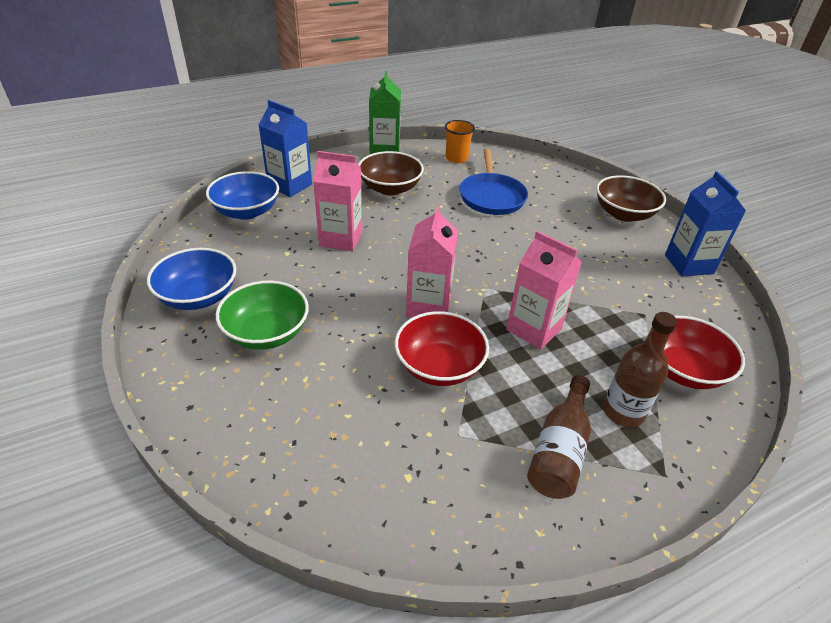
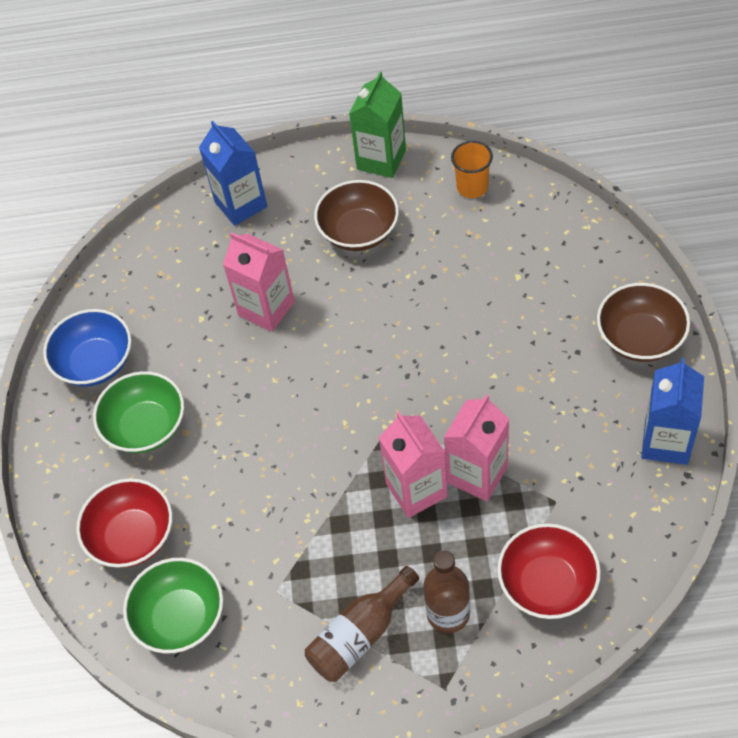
camera: 30 degrees right, 15 degrees up
(246, 211) = (178, 242): blue bowl -> none
(372, 485) = (180, 617): none -> green bowl
(428, 307) = (319, 432): pink carton -> pink carton (477, 474)
(439, 366) = (294, 511): red bowl -> red bowl (132, 536)
(491, 196) = (481, 271): blue pan -> none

■ **Exercise description**: Reply with the lines from the one that contains "(428, 307) = (319, 432): pink" through the last line of the material above, copied exactly and nothing else.

■ **Answer to this task**:
(428, 307) = (319, 432): pink carton -> pink carton (477, 474)
(439, 366) = (294, 511): red bowl -> red bowl (132, 536)
(491, 196) = (481, 271): blue pan -> none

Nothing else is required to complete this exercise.